Records drawn from a dataset
####

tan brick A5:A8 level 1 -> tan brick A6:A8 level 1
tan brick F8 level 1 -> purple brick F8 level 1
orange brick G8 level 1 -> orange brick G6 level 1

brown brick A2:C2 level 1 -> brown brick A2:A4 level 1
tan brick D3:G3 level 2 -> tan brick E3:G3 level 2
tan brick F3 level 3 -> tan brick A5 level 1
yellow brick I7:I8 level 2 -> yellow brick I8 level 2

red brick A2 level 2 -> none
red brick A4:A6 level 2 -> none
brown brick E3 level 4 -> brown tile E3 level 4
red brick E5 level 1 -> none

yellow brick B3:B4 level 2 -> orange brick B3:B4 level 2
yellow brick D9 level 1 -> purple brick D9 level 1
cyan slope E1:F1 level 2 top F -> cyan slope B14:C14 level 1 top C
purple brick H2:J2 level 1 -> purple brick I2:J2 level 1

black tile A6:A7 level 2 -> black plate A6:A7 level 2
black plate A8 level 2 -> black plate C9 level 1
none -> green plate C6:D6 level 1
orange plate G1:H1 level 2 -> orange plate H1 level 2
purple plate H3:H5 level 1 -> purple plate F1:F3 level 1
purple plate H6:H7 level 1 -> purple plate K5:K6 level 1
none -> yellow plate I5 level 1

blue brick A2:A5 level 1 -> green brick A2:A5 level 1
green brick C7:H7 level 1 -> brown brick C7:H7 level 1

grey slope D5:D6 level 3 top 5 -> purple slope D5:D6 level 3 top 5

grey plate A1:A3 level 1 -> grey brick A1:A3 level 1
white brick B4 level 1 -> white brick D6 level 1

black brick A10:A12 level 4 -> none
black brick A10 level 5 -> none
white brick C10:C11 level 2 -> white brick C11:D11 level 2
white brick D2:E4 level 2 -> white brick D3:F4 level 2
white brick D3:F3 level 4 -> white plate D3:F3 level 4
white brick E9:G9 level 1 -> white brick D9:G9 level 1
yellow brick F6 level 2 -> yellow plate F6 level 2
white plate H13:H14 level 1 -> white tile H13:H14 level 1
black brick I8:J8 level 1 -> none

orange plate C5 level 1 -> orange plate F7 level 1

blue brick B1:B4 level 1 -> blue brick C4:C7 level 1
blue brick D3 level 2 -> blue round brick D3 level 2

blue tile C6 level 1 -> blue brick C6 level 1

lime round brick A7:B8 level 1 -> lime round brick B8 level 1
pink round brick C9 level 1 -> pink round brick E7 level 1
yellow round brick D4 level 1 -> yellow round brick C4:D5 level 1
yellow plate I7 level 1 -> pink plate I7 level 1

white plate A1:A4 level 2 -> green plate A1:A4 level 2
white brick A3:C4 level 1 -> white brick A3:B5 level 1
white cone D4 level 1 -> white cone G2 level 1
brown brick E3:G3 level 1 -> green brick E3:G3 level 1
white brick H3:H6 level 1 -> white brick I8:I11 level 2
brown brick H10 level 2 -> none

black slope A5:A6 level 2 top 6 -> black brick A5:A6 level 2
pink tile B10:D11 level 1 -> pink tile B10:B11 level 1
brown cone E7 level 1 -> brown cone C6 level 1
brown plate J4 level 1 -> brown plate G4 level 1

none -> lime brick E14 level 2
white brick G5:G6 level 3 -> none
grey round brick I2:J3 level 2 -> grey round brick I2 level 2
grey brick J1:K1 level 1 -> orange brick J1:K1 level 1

####

*Task objective*. Repeat each record in full; every line must match exactly.

*The completed task*.
tan brick A5:A8 level 1 -> tan brick A6:A8 level 1
tan brick F8 level 1 -> purple brick F8 level 1
orange brick G8 level 1 -> orange brick G6 level 1

brown brick A2:C2 level 1 -> brown brick A2:A4 level 1
tan brick D3:G3 level 2 -> tan brick E3:G3 level 2
tan brick F3 level 3 -> tan brick A5 level 1
yellow brick I7:I8 level 2 -> yellow brick I8 level 2

red brick A2 level 2 -> none
red brick A4:A6 level 2 -> none
brown brick E3 level 4 -> brown tile E3 level 4
red brick E5 level 1 -> none

yellow brick B3:B4 level 2 -> orange brick B3:B4 level 2
yellow brick D9 level 1 -> purple brick D9 level 1
cyan slope E1:F1 level 2 top F -> cyan slope B14:C14 level 1 top C
purple brick H2:J2 level 1 -> purple brick I2:J2 level 1

black tile A6:A7 level 2 -> black plate A6:A7 level 2
black plate A8 level 2 -> black plate C9 level 1
none -> green plate C6:D6 level 1
orange plate G1:H1 level 2 -> orange plate H1 level 2
purple plate H3:H5 level 1 -> purple plate F1:F3 level 1
purple plate H6:H7 level 1 -> purple plate K5:K6 level 1
none -> yellow plate I5 level 1

blue brick A2:A5 level 1 -> green brick A2:A5 level 1
green brick C7:H7 level 1 -> brown brick C7:H7 level 1

grey slope D5:D6 level 3 top 5 -> purple slope D5:D6 level 3 top 5

grey plate A1:A3 level 1 -> grey brick A1:A3 level 1
white brick B4 level 1 -> white brick D6 level 1

black brick A10:A12 level 4 -> none
black brick A10 level 5 -> none
white brick C10:C11 level 2 -> white brick C11:D11 level 2
white brick D2:E4 level 2 -> white brick D3:F4 level 2
white brick D3:F3 level 4 -> white plate D3:F3 level 4
white brick E9:G9 level 1 -> white brick D9:G9 level 1
yellow brick F6 level 2 -> yellow plate F6 level 2
white plate H13:H14 level 1 -> white tile H13:H14 level 1
black brick I8:J8 level 1 -> none

orange plate C5 level 1 -> orange plate F7 level 1

blue brick B1:B4 level 1 -> blue brick C4:C7 level 1
blue brick D3 level 2 -> blue round brick D3 level 2

blue tile C6 level 1 -> blue brick C6 level 1

lime round brick A7:B8 level 1 -> lime round brick B8 level 1
pink round brick C9 level 1 -> pink round brick E7 level 1
yellow round brick D4 level 1 -> yellow round brick C4:D5 level 1
yellow plate I7 level 1 -> pink plate I7 level 1

white plate A1:A4 level 2 -> green plate A1:A4 level 2
white brick A3:C4 level 1 -> white brick A3:B5 level 1
white cone D4 level 1 -> white cone G2 level 1
brown brick E3:G3 level 1 -> green brick E3:G3 level 1
white brick H3:H6 level 1 -> white brick I8:I11 level 2
brown brick H10 level 2 -> none

black slope A5:A6 level 2 top 6 -> black brick A5:A6 level 2
pink tile B10:D11 level 1 -> pink tile B10:B11 level 1
brown cone E7 level 1 -> brown cone C6 level 1
brown plate J4 level 1 -> brown plate G4 level 1

none -> lime brick E14 level 2
white brick G5:G6 level 3 -> none
grey round brick I2:J3 level 2 -> grey round brick I2 level 2
grey brick J1:K1 level 1 -> orange brick J1:K1 level 1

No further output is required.